About this task:
Retype only the lines from the top of the records to the line with "Someone swapped the", including that line but none of the pictures.

[Coordinate-based object records]
==*==
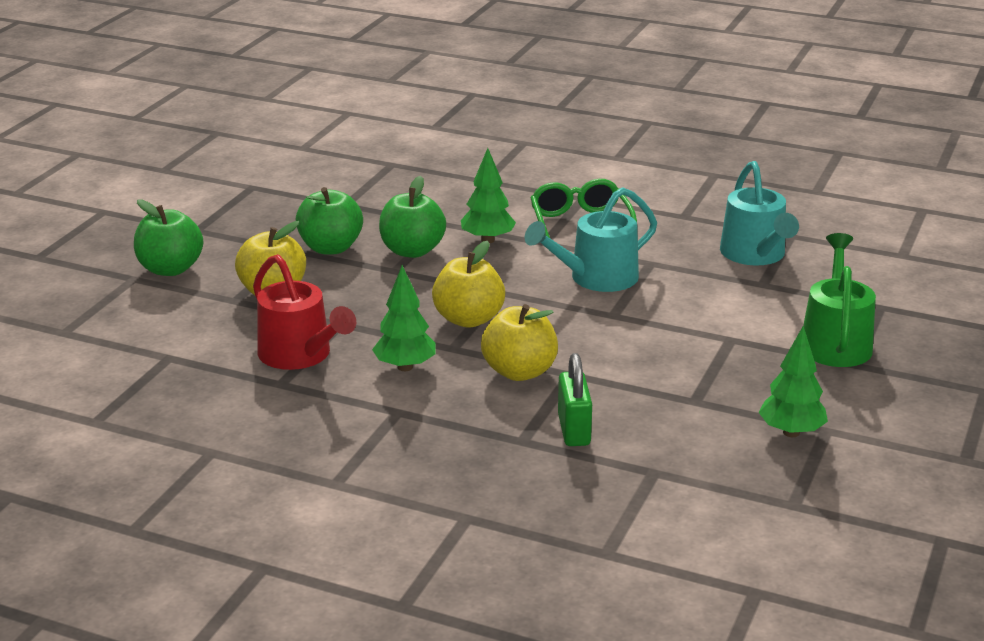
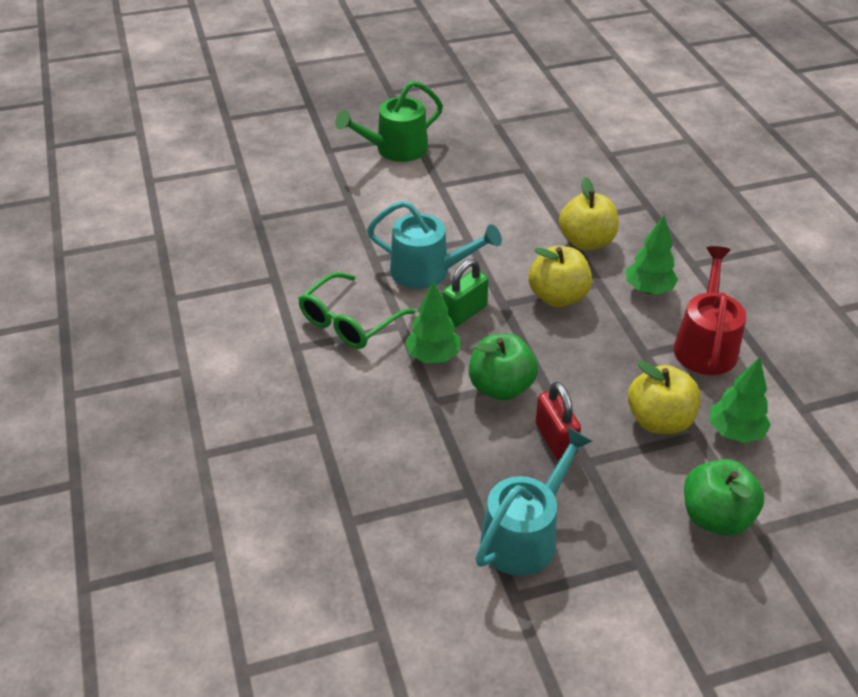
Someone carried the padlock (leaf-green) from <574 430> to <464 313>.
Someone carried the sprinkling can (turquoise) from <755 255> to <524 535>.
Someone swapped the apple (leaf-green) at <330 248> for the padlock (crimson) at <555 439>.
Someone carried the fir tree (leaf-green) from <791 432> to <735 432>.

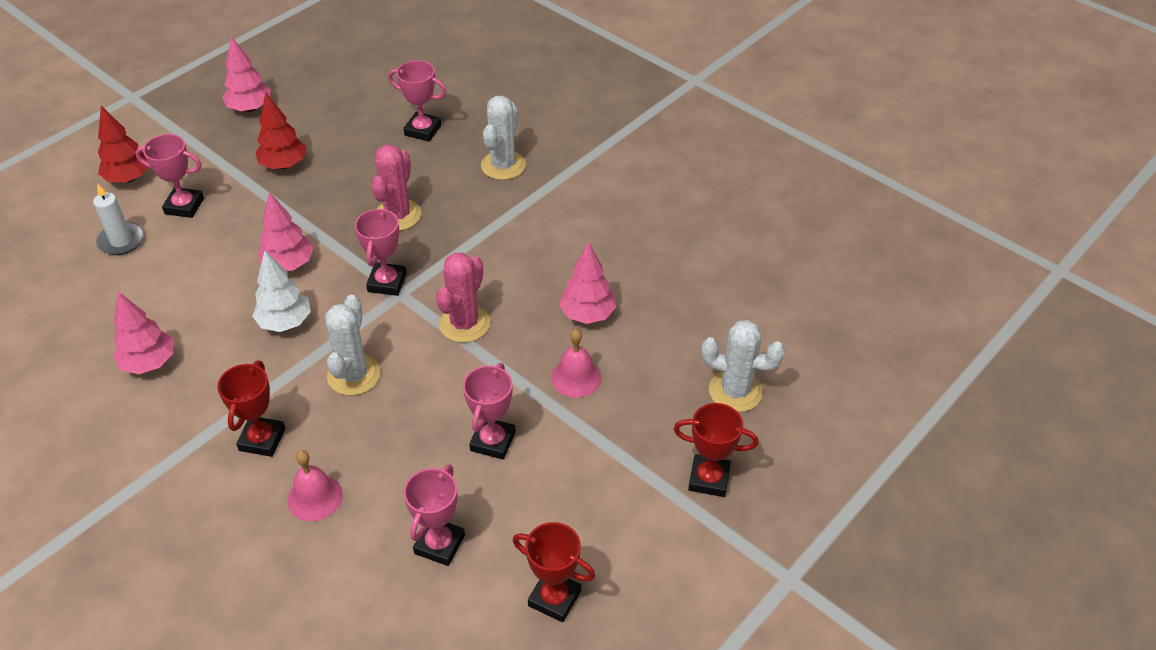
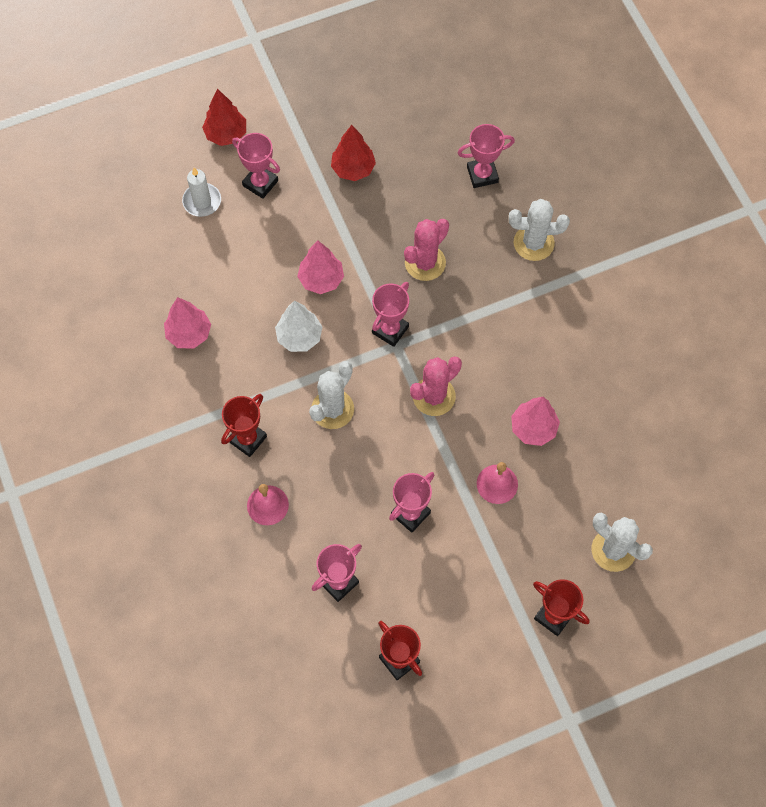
Someone rotated the award cup (pink) at <423 130> by 60 degrees counterclockwise.
Someone rotated the prickly plant (white) at <503 165> by 45 degrees clockwise.
Someone took away the fir tree (pink) at <250 108>.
==*==
Exercise solution:
Someone carried the padlock (leaf-green) from <574 430> to <464 313>.
Someone carried the sprinkling can (turquoise) from <755 255> to <524 535>.
Someone swapped the apple (leaf-green) at <330 248> for the padlock (crimson) at <555 439>.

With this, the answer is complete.